**WORK REQUIRED**
Switch "Year" to "Period" and write out the lines of the listing from its first line through the line containing "Extract the [X, Y]", changing nothing else and leaving out the pictures.

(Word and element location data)
++++++++++

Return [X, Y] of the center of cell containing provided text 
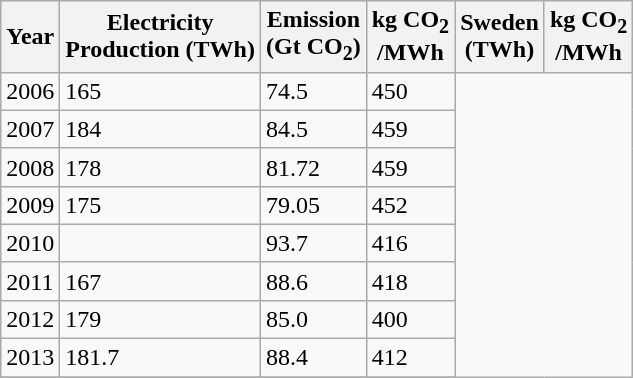
ElectricityProduction (TWh) [160, 36]
2006 [30, 91]
2013 [30, 358]
84.5 [313, 129]
175 [160, 205]
452 [410, 205]
85.0 [313, 319]
2012 [30, 319]
418 [410, 281]
412 [410, 358]
167 [160, 281]
165 [160, 91]
400 [410, 319]
179 [160, 319]
184 [160, 129]
79.05 [313, 205]
81.72 [313, 167]
88.6 [313, 281]
Sweden(TWh) [500, 36]
88.4 [313, 358]
178 [160, 167]
Year [30, 36]
2009 [30, 205]
2008 [30, 167]
74.5 [313, 91]
Emission(Gt CO2) [313, 36]
93.7 [313, 243]
450 [410, 91]
416 [410, 243]
181.7 [160, 358]
2010 [30, 243]
2007 [30, 129]
2011 [30, 281]
Extract the [X, Y] coordinate from the center of the cell holding the provided text.  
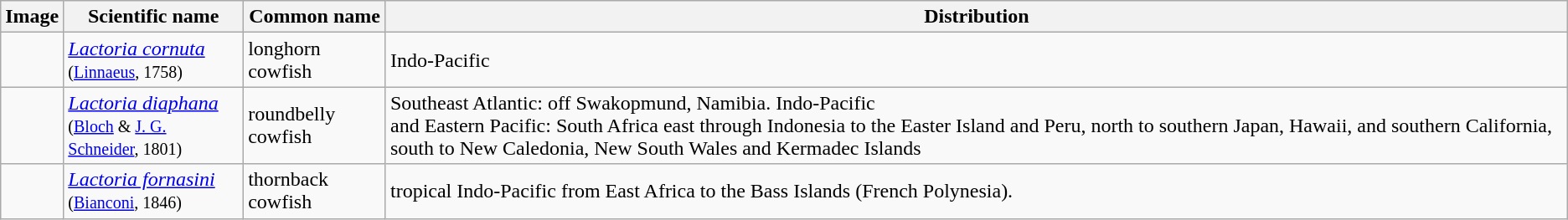
tropical Indo-Pacific from East Africa to the Bass Islands (French Polynesia). [977, 191]
Lactoria diaphana(Bloch & J. G. Schneider, 1801) [154, 126]
roundbelly cowfish [315, 126]
Distribution [977, 17]
Common name [315, 17]
Lactoria cornuta(Linnaeus, 1758) [154, 60]
Image [32, 17]
longhorn cowfish [315, 60]
Lactoria fornasini(Bianconi, 1846) [154, 191]
Scientific name [154, 17]
Indo-Pacific [977, 60]
thornback cowfish [315, 191]
Provide the (X, Y) coordinate of the cell's center where the given text is located.  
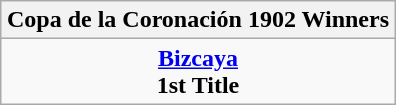
Bizcaya1st Title (198, 72)
Copa de la Coronación 1902 Winners (198, 20)
Find where the given text appears and provide that cell's center as [x, y] coordinate. 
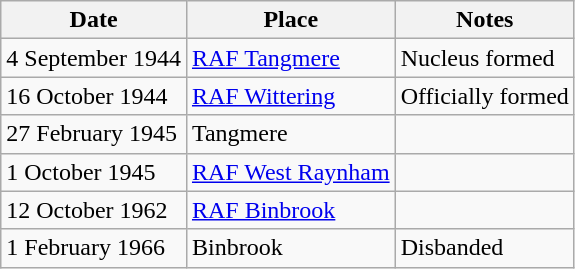
Notes [484, 20]
RAF Wittering [290, 96]
1 October 1945 [94, 172]
Nucleus formed [484, 58]
Binbrook [290, 248]
Place [290, 20]
Tangmere [290, 134]
Officially formed [484, 96]
RAF West Raynham [290, 172]
RAF Binbrook [290, 210]
Disbanded [484, 248]
4 September 1944 [94, 58]
RAF Tangmere [290, 58]
16 October 1944 [94, 96]
1 February 1966 [94, 248]
27 February 1945 [94, 134]
12 October 1962 [94, 210]
Date [94, 20]
Determine the [X, Y] coordinate at the center of the cell enclosing the given text.  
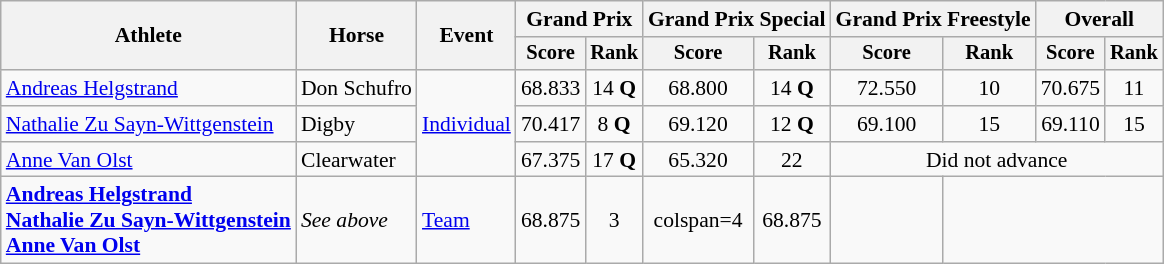
Individual [466, 124]
Andreas Helgstrand [148, 88]
Anne Van Olst [148, 160]
12 Q [792, 124]
70.417 [550, 124]
69.100 [887, 124]
Horse [356, 36]
See above [356, 220]
3 [614, 220]
Grand Prix Freestyle [934, 19]
Andreas HelgstrandNathalie Zu Sayn-WittgensteinAnne Van Olst [148, 220]
Don Schufro [356, 88]
Grand Prix Special [737, 19]
Did not advance [997, 160]
22 [792, 160]
10 [990, 88]
Digby [356, 124]
Overall [1100, 19]
8 Q [614, 124]
65.320 [698, 160]
Athlete [148, 36]
11 [1134, 88]
17 Q [614, 160]
Team [466, 220]
72.550 [887, 88]
Grand Prix [580, 19]
70.675 [1070, 88]
69.120 [698, 124]
68.833 [550, 88]
Clearwater [356, 160]
colspan=4 [698, 220]
Nathalie Zu Sayn-Wittgenstein [148, 124]
Event [466, 36]
68.800 [698, 88]
69.110 [1070, 124]
67.375 [550, 160]
Identify which cell holds the provided text, then report its [X, Y] central coordinate. 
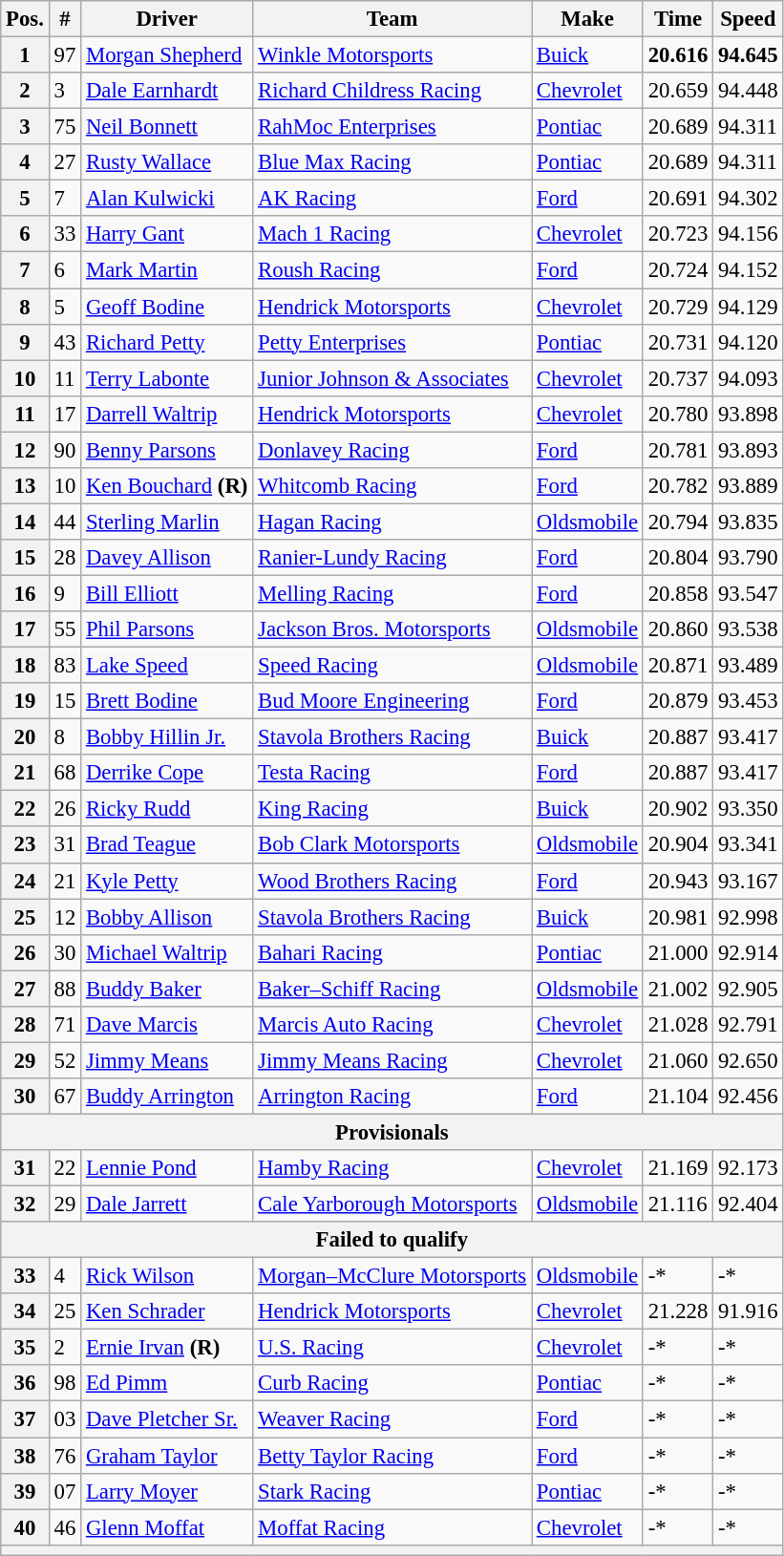
20.879 [678, 701]
Arrington Racing [392, 1096]
Lake Speed [167, 666]
94.129 [749, 307]
Richard Childress Racing [392, 91]
94.120 [749, 342]
Larry Moyer [167, 1491]
AK Racing [392, 199]
20.902 [678, 809]
Glenn Moffat [167, 1527]
Geoff Bodine [167, 307]
Wood Brothers Racing [392, 880]
67 [65, 1096]
92.173 [749, 1168]
32 [25, 1204]
93.350 [749, 809]
Bud Moore Engineering [392, 701]
44 [65, 521]
21.002 [678, 988]
Weaver Racing [392, 1419]
38 [25, 1455]
Curb Racing [392, 1384]
Stark Racing [392, 1491]
20.804 [678, 558]
Buddy Baker [167, 988]
20.794 [678, 521]
20.691 [678, 199]
Roush Racing [392, 270]
93.790 [749, 558]
Pos. [25, 19]
92.998 [749, 917]
20.871 [678, 666]
20.729 [678, 307]
93.453 [749, 701]
Morgan Shepherd [167, 55]
90 [65, 450]
75 [65, 127]
Team [392, 19]
Alan Kulwicki [167, 199]
Dale Jarrett [167, 1204]
Make [588, 19]
71 [65, 1025]
94.448 [749, 91]
Bob Clark Motorsports [392, 845]
20.860 [678, 629]
Failed to qualify [392, 1240]
43 [65, 342]
18 [25, 666]
Bobby Hillin Jr. [167, 737]
14 [25, 521]
Sterling Marlin [167, 521]
21.000 [678, 952]
16 [25, 593]
20.724 [678, 270]
20.981 [678, 917]
Speed [749, 19]
88 [65, 988]
36 [25, 1384]
Winkle Motorsports [392, 55]
Dave Marcis [167, 1025]
94.156 [749, 234]
20.659 [678, 91]
07 [65, 1491]
21.028 [678, 1025]
93.341 [749, 845]
Davey Allison [167, 558]
U.S. Racing [392, 1347]
1 [25, 55]
21.116 [678, 1204]
52 [65, 1060]
93.489 [749, 666]
93.167 [749, 880]
Darrell Waltrip [167, 413]
Whitcomb Racing [392, 486]
20.731 [678, 342]
20 [25, 737]
Kyle Petty [167, 880]
# [65, 19]
Jimmy Means Racing [392, 1060]
93.547 [749, 593]
24 [25, 880]
Testa Racing [392, 773]
03 [65, 1419]
Junior Johnson & Associates [392, 378]
92.456 [749, 1096]
Ernie Irvan (R) [167, 1347]
Buddy Arrington [167, 1096]
Terry Labonte [167, 378]
Melling Racing [392, 593]
93.889 [749, 486]
Ken Schrader [167, 1311]
Phil Parsons [167, 629]
46 [65, 1527]
Provisionals [392, 1132]
Ranier-Lundy Racing [392, 558]
21.060 [678, 1060]
Speed Racing [392, 666]
21.228 [678, 1311]
40 [25, 1527]
Hamby Racing [392, 1168]
97 [65, 55]
94.302 [749, 199]
93.893 [749, 450]
Petty Enterprises [392, 342]
Graham Taylor [167, 1455]
93.538 [749, 629]
Derrike Cope [167, 773]
76 [65, 1455]
Rusty Wallace [167, 162]
55 [65, 629]
91.916 [749, 1311]
20.723 [678, 234]
98 [65, 1384]
Jimmy Means [167, 1060]
Cale Yarborough Motorsports [392, 1204]
92.905 [749, 988]
94.645 [749, 55]
Jackson Bros. Motorsports [392, 629]
39 [25, 1491]
Benny Parsons [167, 450]
Harry Gant [167, 234]
92.791 [749, 1025]
20.943 [678, 880]
Rick Wilson [167, 1276]
Time [678, 19]
Dale Earnhardt [167, 91]
23 [25, 845]
Lennie Pond [167, 1168]
Marcis Auto Racing [392, 1025]
Moffat Racing [392, 1527]
20.782 [678, 486]
94.152 [749, 270]
Driver [167, 19]
Ed Pimm [167, 1384]
Betty Taylor Racing [392, 1455]
92.914 [749, 952]
Brad Teague [167, 845]
34 [25, 1311]
Richard Petty [167, 342]
Bill Elliott [167, 593]
Baker–Schiff Racing [392, 988]
Donlavey Racing [392, 450]
68 [65, 773]
Neil Bonnett [167, 127]
Mach 1 Racing [392, 234]
Ricky Rudd [167, 809]
92.404 [749, 1204]
21.104 [678, 1096]
83 [65, 666]
Hagan Racing [392, 521]
Bobby Allison [167, 917]
37 [25, 1419]
93.898 [749, 413]
Ken Bouchard (R) [167, 486]
20.781 [678, 450]
20.904 [678, 845]
20.737 [678, 378]
Dave Pletcher Sr. [167, 1419]
20.780 [678, 413]
94.093 [749, 378]
King Racing [392, 809]
20.858 [678, 593]
13 [25, 486]
21.169 [678, 1168]
Brett Bodine [167, 701]
93.835 [749, 521]
RahMoc Enterprises [392, 127]
19 [25, 701]
Morgan–McClure Motorsports [392, 1276]
92.650 [749, 1060]
35 [25, 1347]
Blue Max Racing [392, 162]
20.616 [678, 55]
Mark Martin [167, 270]
Bahari Racing [392, 952]
Michael Waltrip [167, 952]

++++++++++

**SOLUTION TO THIS EXERCISE**
Return [X, Y] of the center of cell containing provided text 
ElectricityProduction (TWh) [160, 36]
2006 [30, 91]
2013 [30, 358]
84.5 [313, 129]
175 [160, 205]
452 [410, 205]
85.0 [313, 319]
2012 [30, 319]
418 [410, 281]
412 [410, 358]
167 [160, 281]
165 [160, 91]
400 [410, 319]
179 [160, 319]
184 [160, 129]
79.05 [313, 205]
81.72 [313, 167]
88.6 [313, 281]
Sweden(TWh) [500, 36]
88.4 [313, 358]
178 [160, 167]
Period [30, 36]
2009 [30, 205]
2008 [30, 167]
74.5 [313, 91]
Emission(Gt CO2) [313, 36]
93.7 [313, 243]
450 [410, 91]
416 [410, 243]
181.7 [160, 358]
2010 [30, 243]
2007 [30, 129]
2011 [30, 281]
Extract the [X, Y] coordinate from the center of the cell holding the provided text.  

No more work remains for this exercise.